Description of the task. Transcribe exactly, please, the lines from the one containing "purple watering can: 9 -> 4" through the end of the records below, and leave out the pictures.

Supplied records.
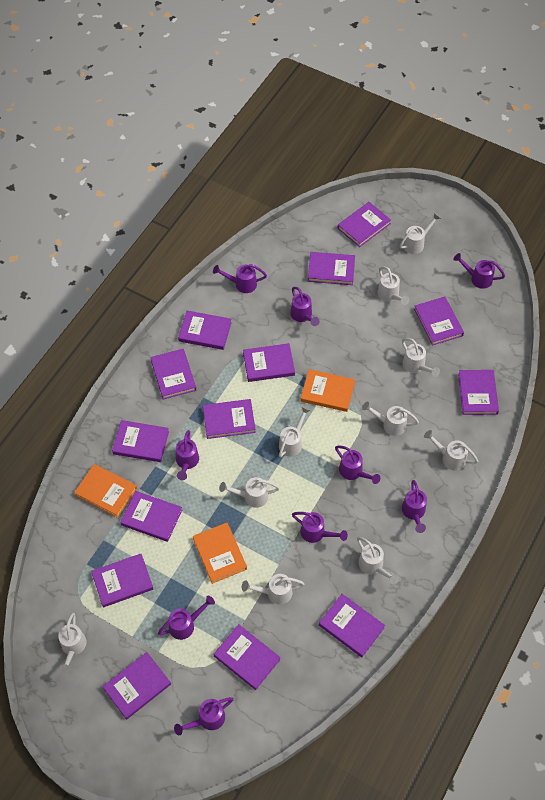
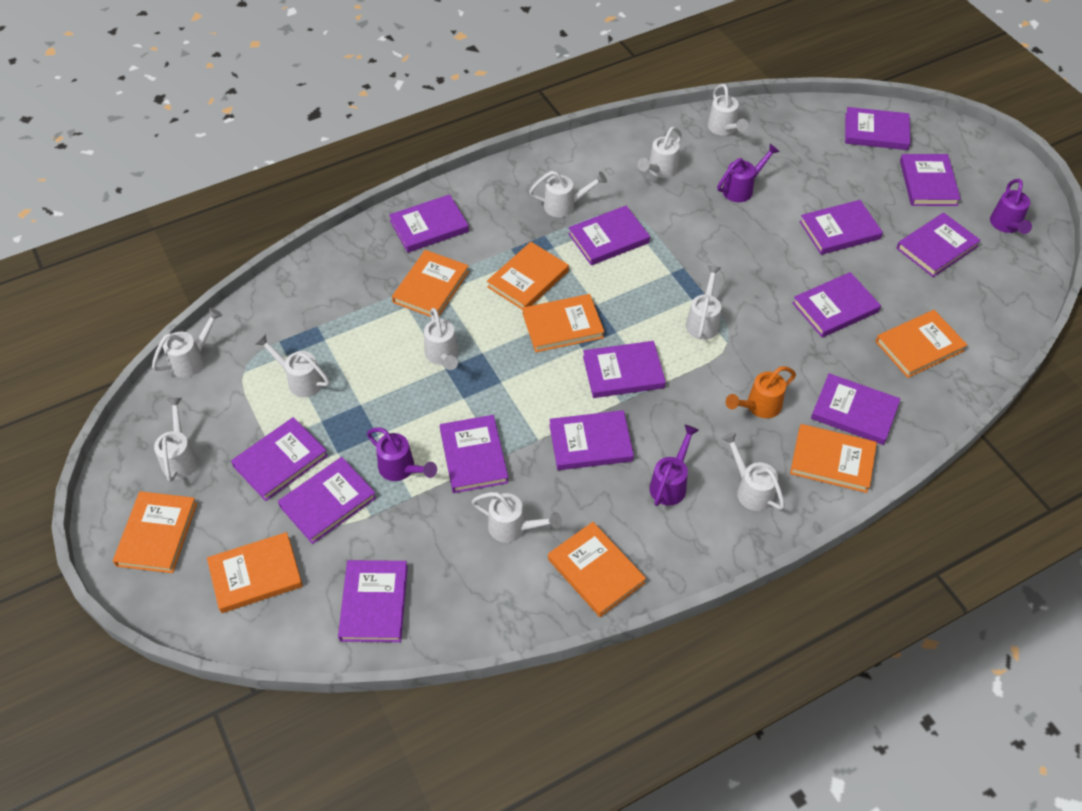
orange book: 3 -> 8
orange watering can: 0 -> 1
purple watering can: 9 -> 4

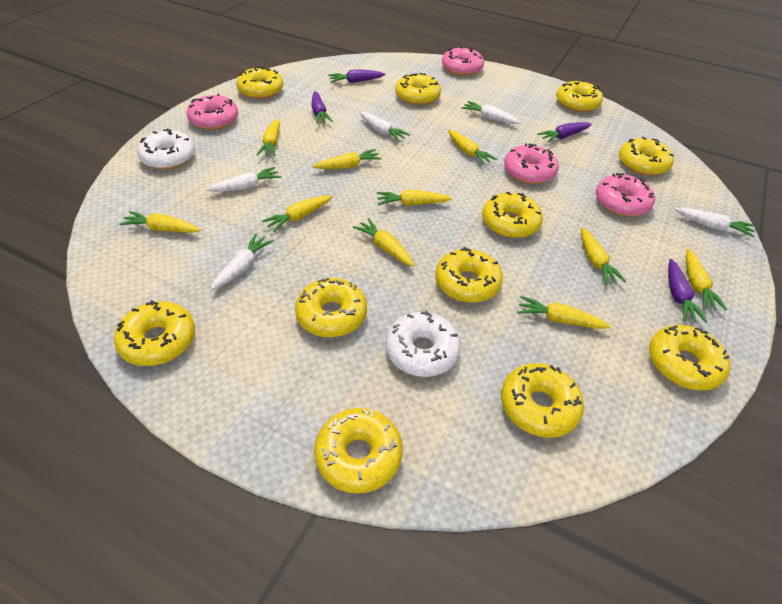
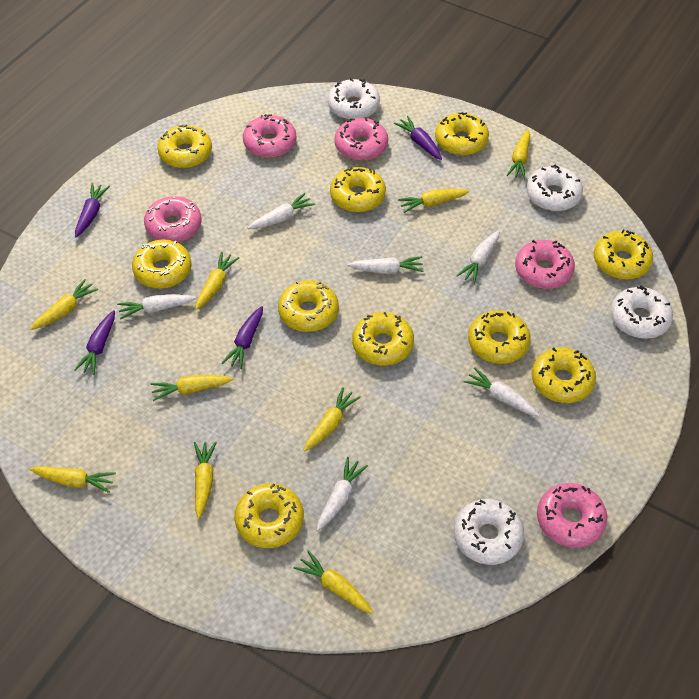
pink donut: 4 -> 5
white carrot: 5 -> 6
white donut: 2 -> 4
yellow carrot: 10 -> 9
yellow donut: 11 -> 10

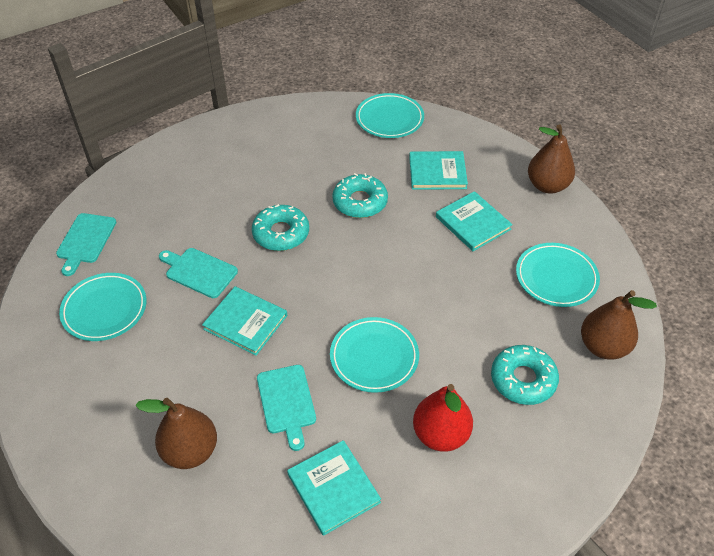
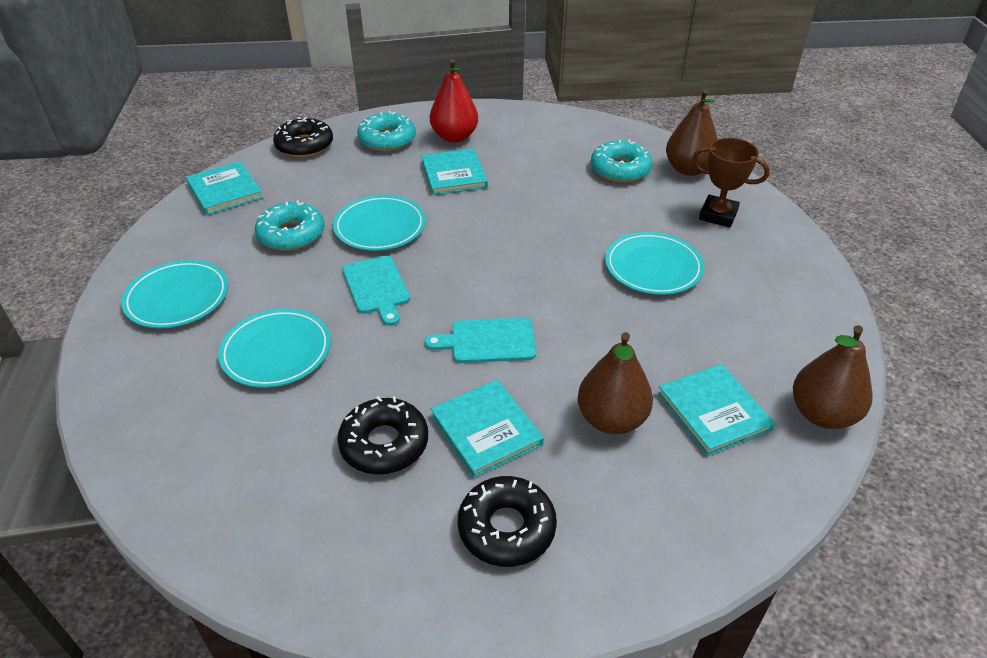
black donut: 0 -> 3
brown trophy: 0 -> 1
turquoise cutting board: 3 -> 2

Task answer.
purple watering can: 9 -> 4

pink donut: 4 -> 5
white carrot: 5 -> 6
white donut: 2 -> 4
yellow carrot: 10 -> 9
yellow donut: 11 -> 10

black donut: 0 -> 3
brown trophy: 0 -> 1
turquoise cutting board: 3 -> 2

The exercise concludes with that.